§ WORK REQUEST:
Please report each line in the material below that includes "trapezoid".

§ RECORDS FOR THE EXERCISE:
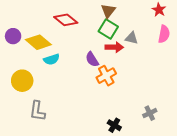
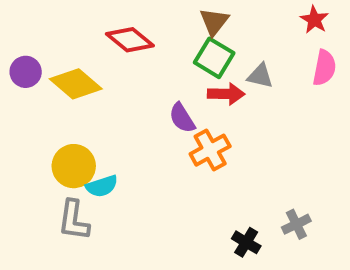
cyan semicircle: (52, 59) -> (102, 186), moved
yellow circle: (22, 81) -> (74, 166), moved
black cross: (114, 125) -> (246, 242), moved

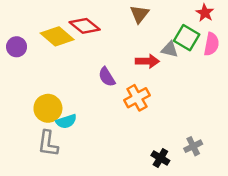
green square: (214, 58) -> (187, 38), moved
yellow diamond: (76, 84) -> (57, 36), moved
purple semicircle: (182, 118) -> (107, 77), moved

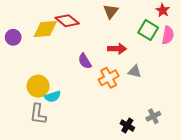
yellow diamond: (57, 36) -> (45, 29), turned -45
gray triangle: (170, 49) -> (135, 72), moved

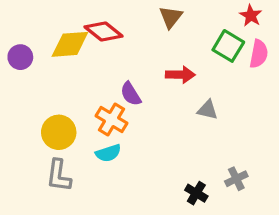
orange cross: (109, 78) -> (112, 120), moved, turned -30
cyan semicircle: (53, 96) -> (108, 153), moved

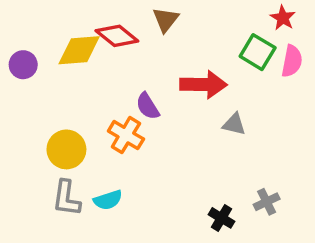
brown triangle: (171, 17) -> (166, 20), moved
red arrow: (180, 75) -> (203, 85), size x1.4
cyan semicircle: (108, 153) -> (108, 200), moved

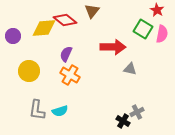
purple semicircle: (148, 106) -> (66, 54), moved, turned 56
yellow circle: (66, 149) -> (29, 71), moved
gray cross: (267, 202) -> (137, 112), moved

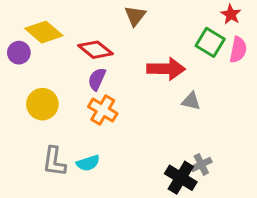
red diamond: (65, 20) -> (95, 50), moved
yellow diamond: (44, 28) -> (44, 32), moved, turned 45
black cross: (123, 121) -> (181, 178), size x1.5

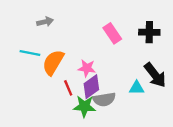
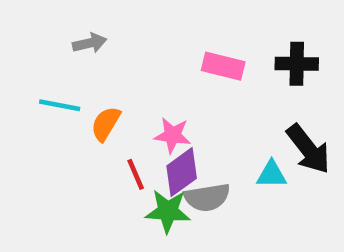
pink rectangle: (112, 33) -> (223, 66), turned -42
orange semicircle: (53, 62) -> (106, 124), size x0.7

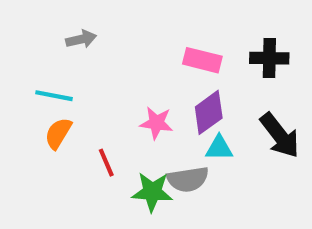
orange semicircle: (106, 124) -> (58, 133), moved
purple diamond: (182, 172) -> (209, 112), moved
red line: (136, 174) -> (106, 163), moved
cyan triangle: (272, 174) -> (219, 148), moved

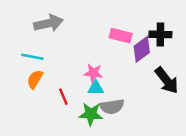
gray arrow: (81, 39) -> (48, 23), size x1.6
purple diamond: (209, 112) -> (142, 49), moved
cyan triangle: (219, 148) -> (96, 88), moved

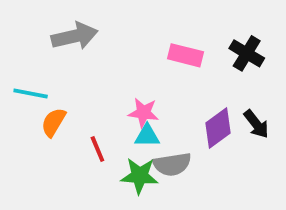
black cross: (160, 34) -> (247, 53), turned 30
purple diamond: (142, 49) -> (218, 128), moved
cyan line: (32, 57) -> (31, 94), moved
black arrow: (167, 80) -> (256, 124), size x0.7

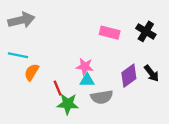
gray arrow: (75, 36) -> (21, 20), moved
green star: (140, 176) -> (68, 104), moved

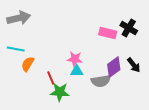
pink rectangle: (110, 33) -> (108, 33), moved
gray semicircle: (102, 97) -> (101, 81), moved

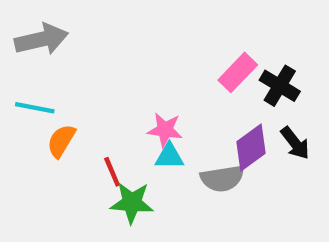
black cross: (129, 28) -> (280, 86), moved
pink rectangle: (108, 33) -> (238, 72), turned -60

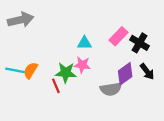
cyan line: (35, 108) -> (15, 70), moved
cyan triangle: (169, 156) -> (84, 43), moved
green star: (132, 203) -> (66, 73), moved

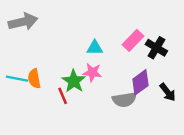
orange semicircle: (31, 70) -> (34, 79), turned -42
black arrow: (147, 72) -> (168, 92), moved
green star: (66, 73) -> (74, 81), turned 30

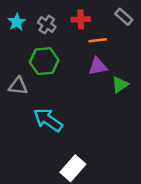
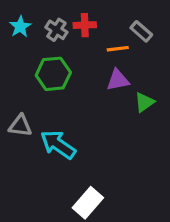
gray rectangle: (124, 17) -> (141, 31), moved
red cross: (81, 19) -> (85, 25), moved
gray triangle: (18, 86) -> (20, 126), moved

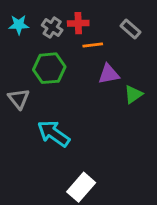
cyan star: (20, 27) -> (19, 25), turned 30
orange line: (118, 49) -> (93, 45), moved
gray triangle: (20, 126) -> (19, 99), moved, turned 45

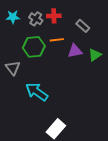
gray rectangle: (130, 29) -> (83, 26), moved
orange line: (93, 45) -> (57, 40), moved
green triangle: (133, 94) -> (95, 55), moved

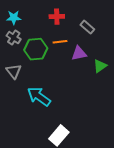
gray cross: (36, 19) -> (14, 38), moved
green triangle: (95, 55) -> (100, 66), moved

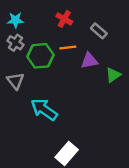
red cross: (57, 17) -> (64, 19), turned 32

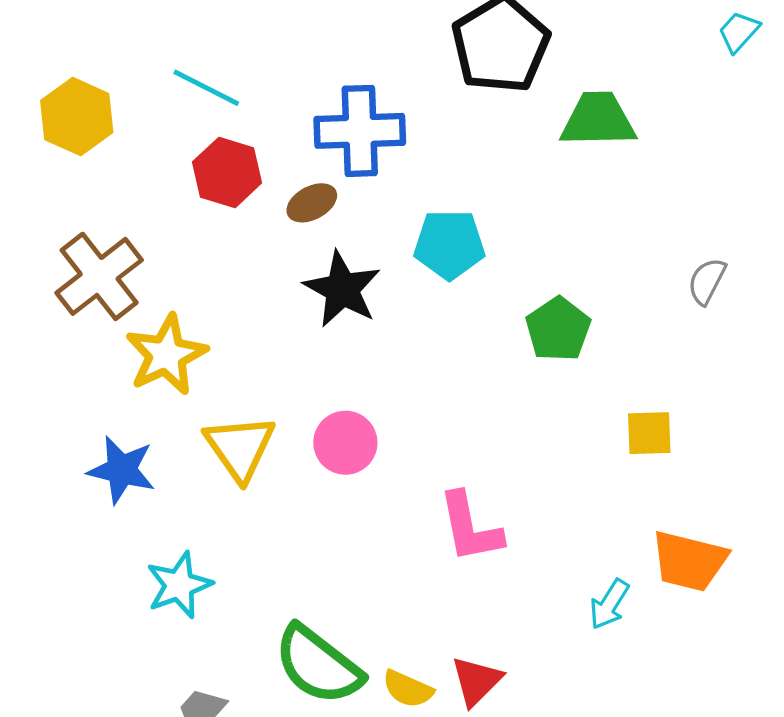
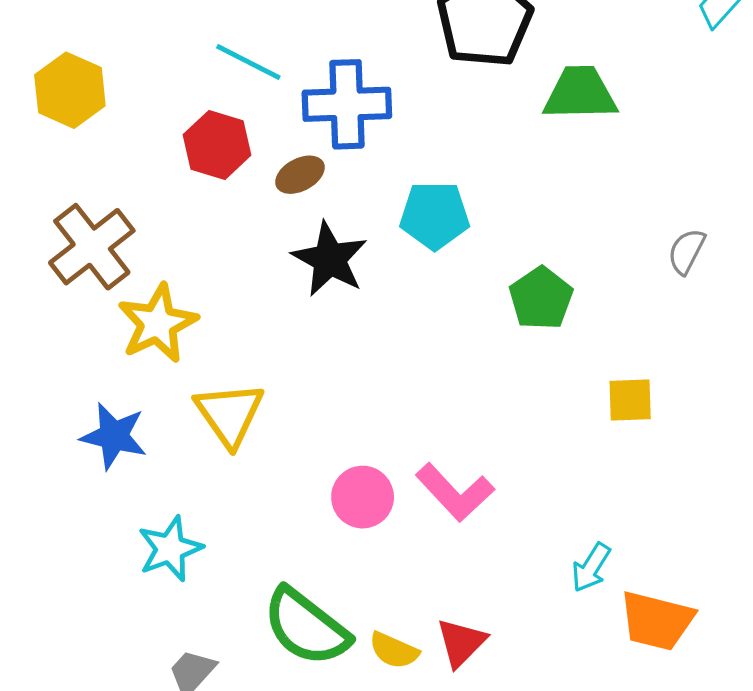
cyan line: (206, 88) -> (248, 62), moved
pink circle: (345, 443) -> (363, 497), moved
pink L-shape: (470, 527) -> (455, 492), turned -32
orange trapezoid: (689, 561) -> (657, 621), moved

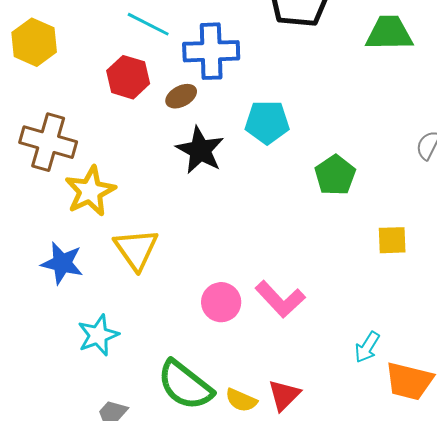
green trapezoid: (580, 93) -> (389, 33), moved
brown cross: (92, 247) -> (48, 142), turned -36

==

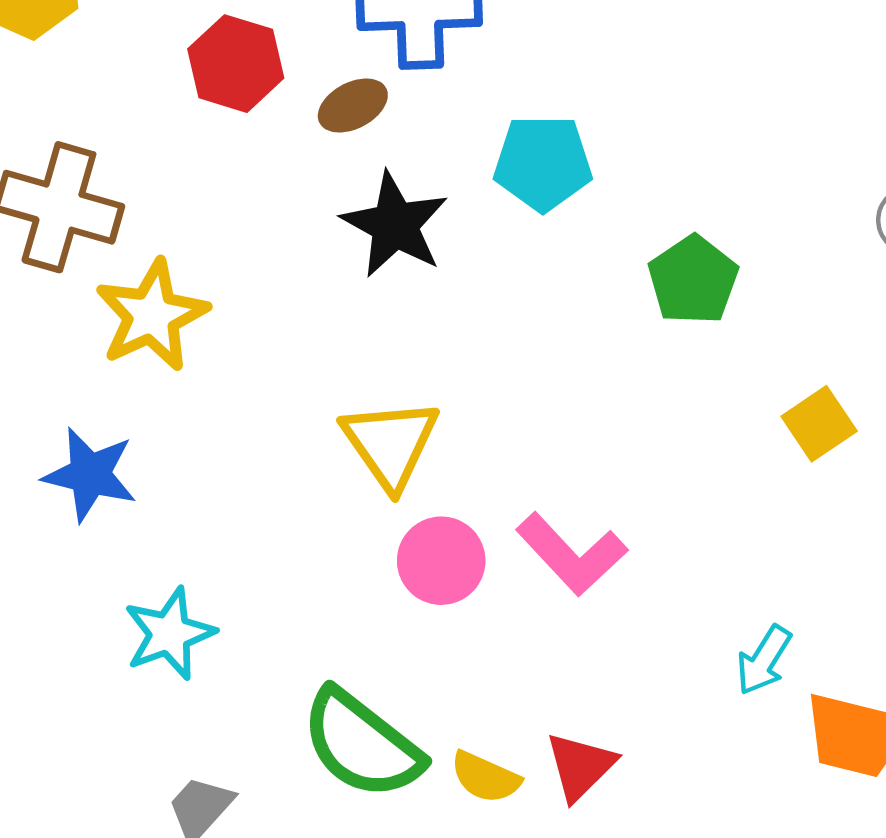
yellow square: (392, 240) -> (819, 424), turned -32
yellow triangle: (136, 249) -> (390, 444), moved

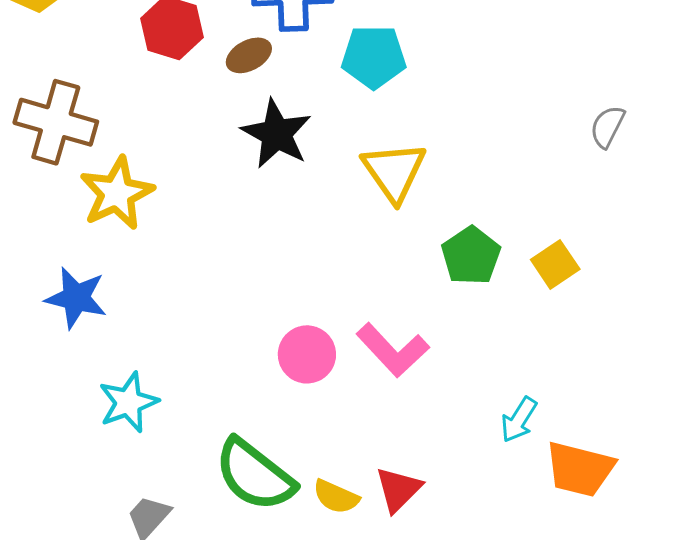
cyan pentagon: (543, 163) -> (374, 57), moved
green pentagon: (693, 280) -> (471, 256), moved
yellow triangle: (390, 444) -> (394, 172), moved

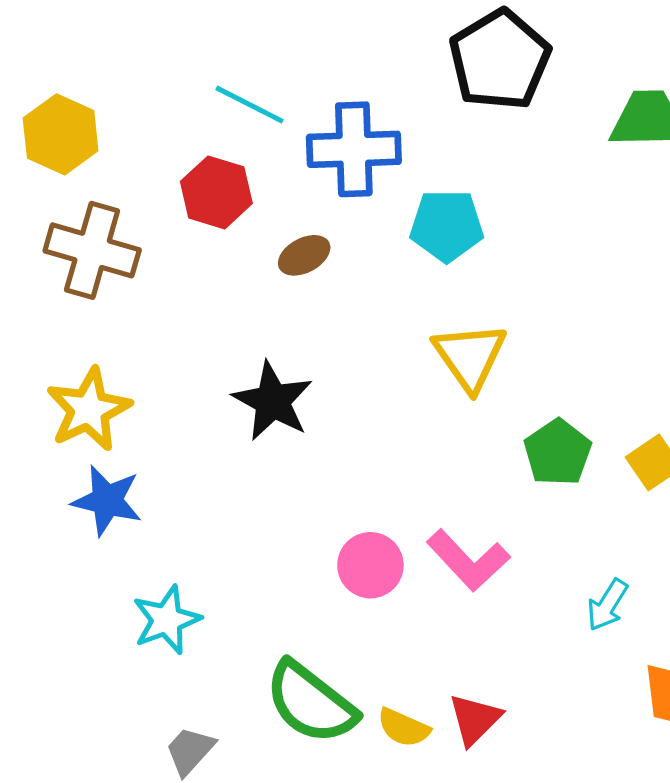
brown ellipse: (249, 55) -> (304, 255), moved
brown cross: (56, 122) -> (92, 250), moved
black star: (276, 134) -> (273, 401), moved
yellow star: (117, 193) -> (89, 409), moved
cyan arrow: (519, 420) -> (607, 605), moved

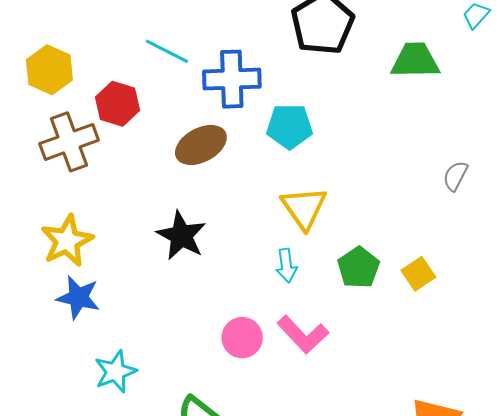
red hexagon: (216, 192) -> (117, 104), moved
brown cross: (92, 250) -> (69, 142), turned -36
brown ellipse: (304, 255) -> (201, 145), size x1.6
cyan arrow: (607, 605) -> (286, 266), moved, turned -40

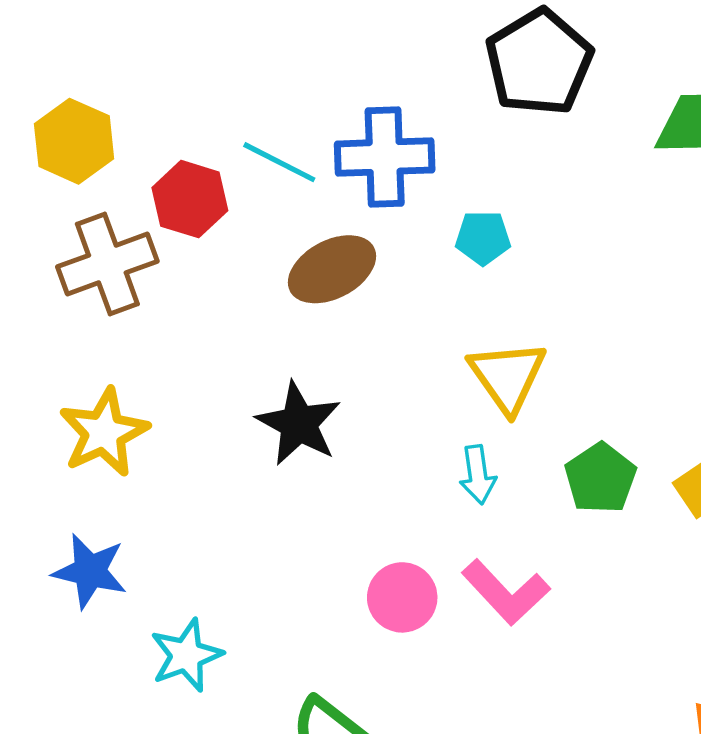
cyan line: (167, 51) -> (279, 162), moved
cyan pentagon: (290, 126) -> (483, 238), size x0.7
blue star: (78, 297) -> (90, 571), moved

...

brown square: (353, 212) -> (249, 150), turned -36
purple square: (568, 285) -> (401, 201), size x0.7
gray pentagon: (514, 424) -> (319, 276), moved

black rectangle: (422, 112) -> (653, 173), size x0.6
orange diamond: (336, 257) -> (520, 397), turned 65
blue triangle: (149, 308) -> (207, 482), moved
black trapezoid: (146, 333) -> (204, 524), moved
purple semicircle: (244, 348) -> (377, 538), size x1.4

§ SOLUTION TO THIS EXERCISE:
orange trapezoid: (689, 561) -> (657, 621), moved
green trapezoid: (580, 93) -> (389, 33), moved
black trapezoid: (146, 333) -> (204, 524), moved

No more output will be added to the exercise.